Data block:

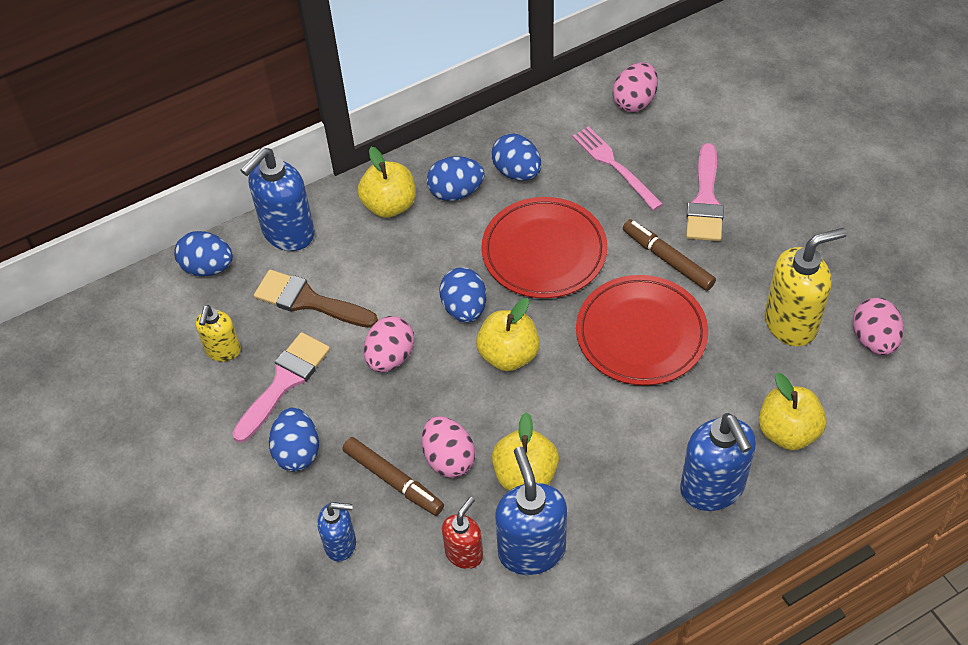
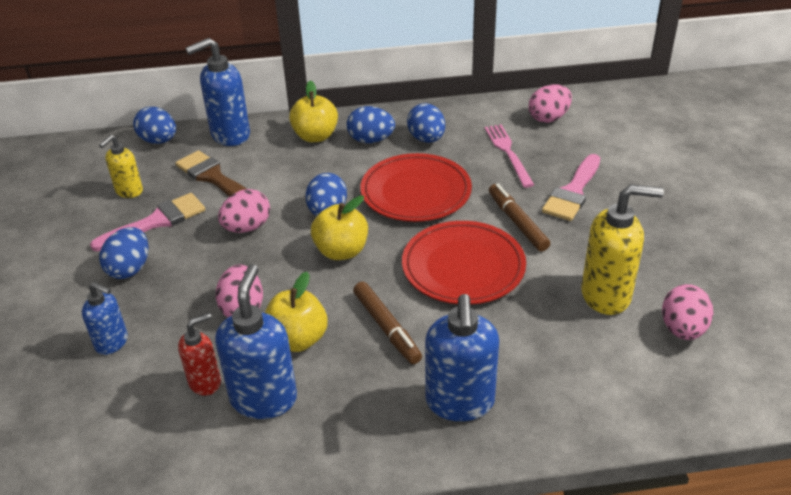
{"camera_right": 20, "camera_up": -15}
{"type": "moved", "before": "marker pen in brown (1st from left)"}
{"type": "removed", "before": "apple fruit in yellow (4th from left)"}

Task details:
Wherever the word "from" appears in a line of the data above, copy that line.

Task output:
{"type": "moved", "before": "marker pen in brown (1st from left)"}
{"type": "removed", "before": "apple fruit in yellow (4th from left)"}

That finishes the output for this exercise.